## Try it
None of the pictures should be copied, though every line of the listing must be printed exactly.

*** Opening Extracted entries ***

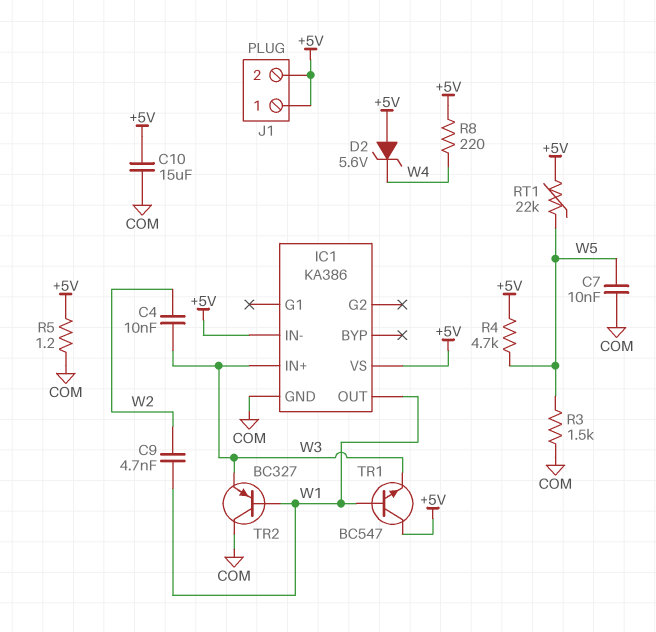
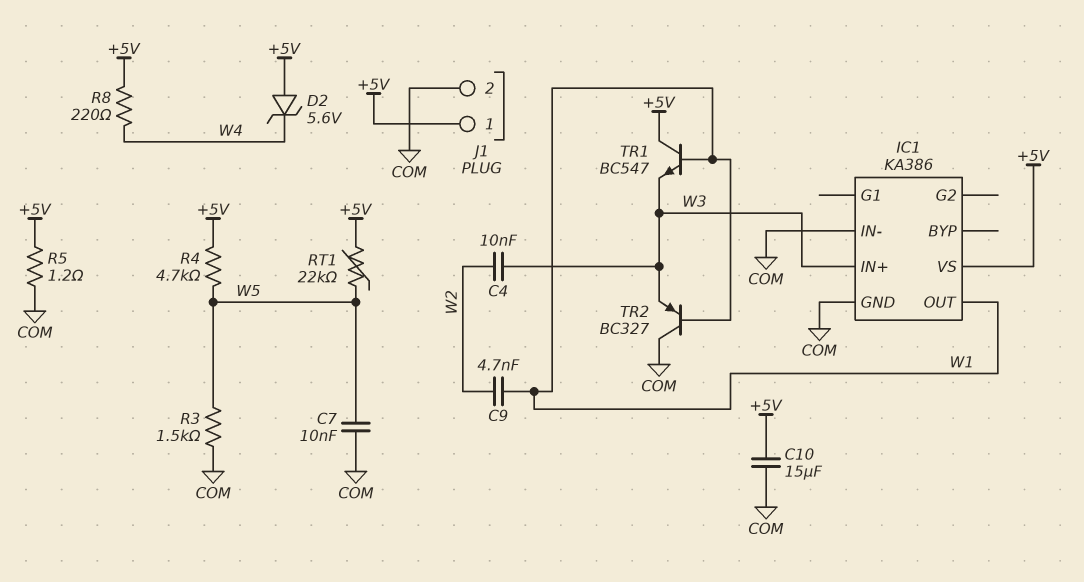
IC1 pin IN-: +5V -> COM
J1 pin 2: +5V -> COM

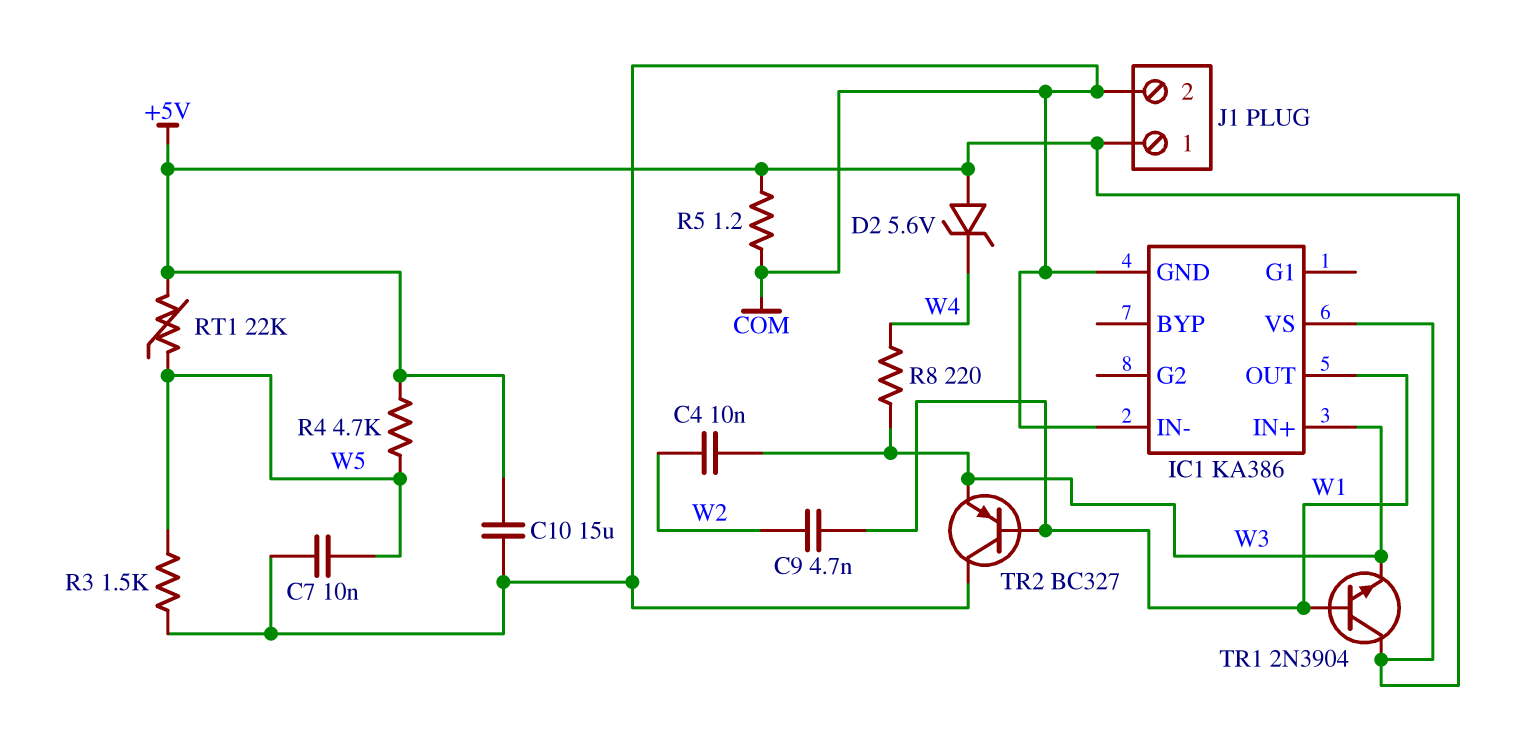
R8: 220 (+5V, W4) -> 220 (W3, W4)
TR1: NPN BC547 (B W1, C +5V, E W3) -> NPN 2N3904 (B W1, C +5V, E W3)

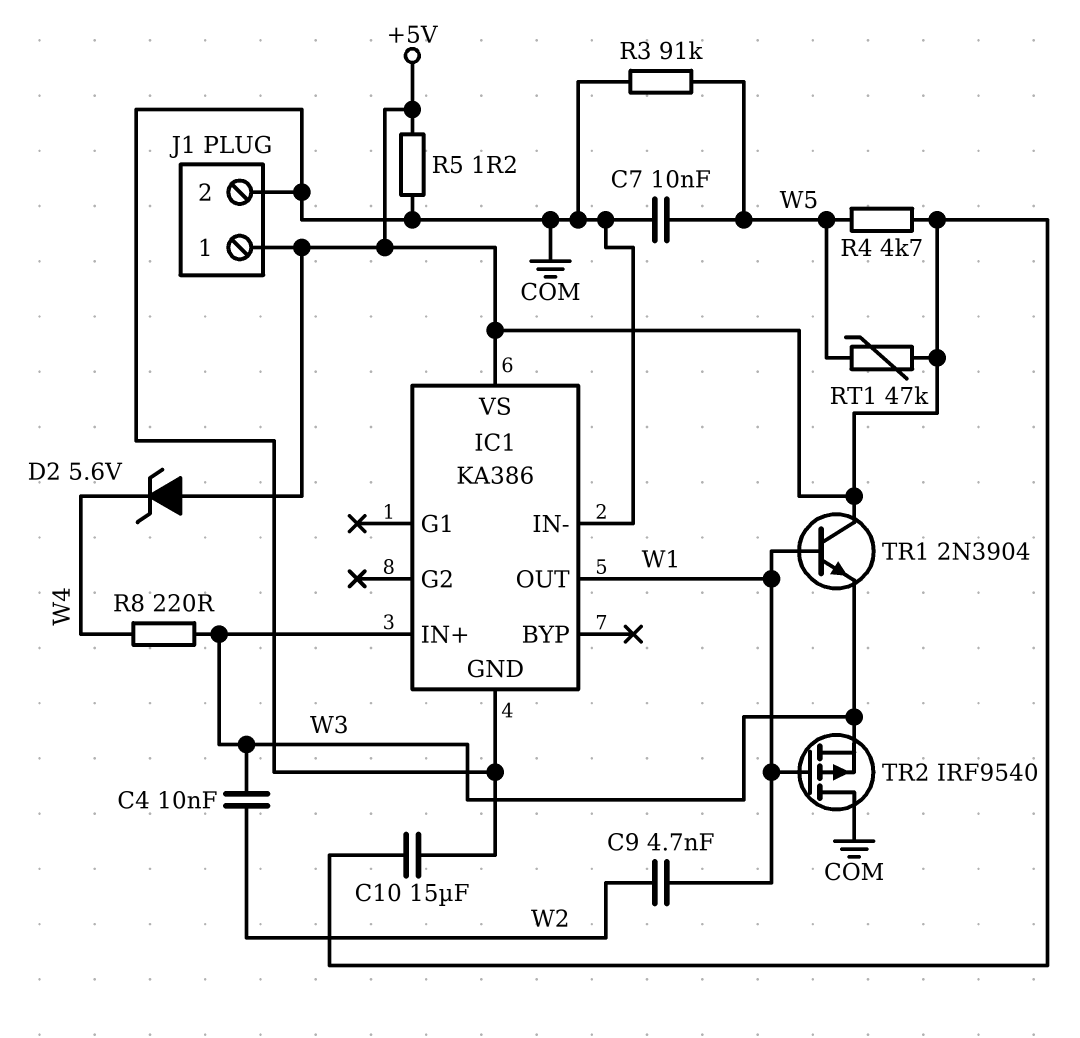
R3: 1.5k (COM, W5) -> 91k (COM, W5)
RT1: 22k (+5V, W5) -> 47k (+5V, W5)
TR2: PNP BC327 (B W1, C COM, E W3) -> PMOS IRF9540 (G W1, D COM, S W3)

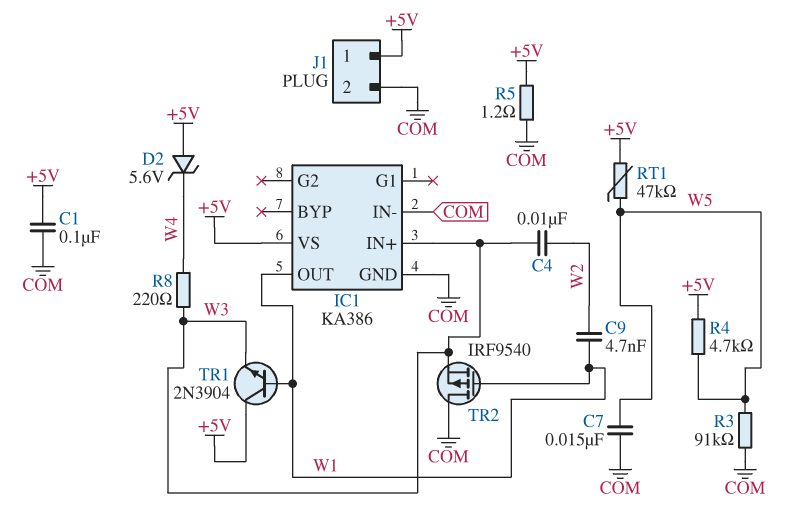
C1: none -> 100nF (+5V, COM)
C7: 10nF (COM, W5) -> 15nF (COM, W5)
C10: 15uF (+5V, COM) -> none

*** Closing Extracted entries ***

## Exercise output
IC1 pin IN-: +5V -> COM
J1 pin 2: +5V -> COM

R8: 220 (+5V, W4) -> 220 (W3, W4)
TR1: NPN BC547 (B W1, C +5V, E W3) -> NPN 2N3904 (B W1, C +5V, E W3)

R3: 1.5k (COM, W5) -> 91k (COM, W5)
RT1: 22k (+5V, W5) -> 47k (+5V, W5)
TR2: PNP BC327 (B W1, C COM, E W3) -> PMOS IRF9540 (G W1, D COM, S W3)

C1: none -> 100nF (+5V, COM)
C7: 10nF (COM, W5) -> 15nF (COM, W5)
C10: 15uF (+5V, COM) -> none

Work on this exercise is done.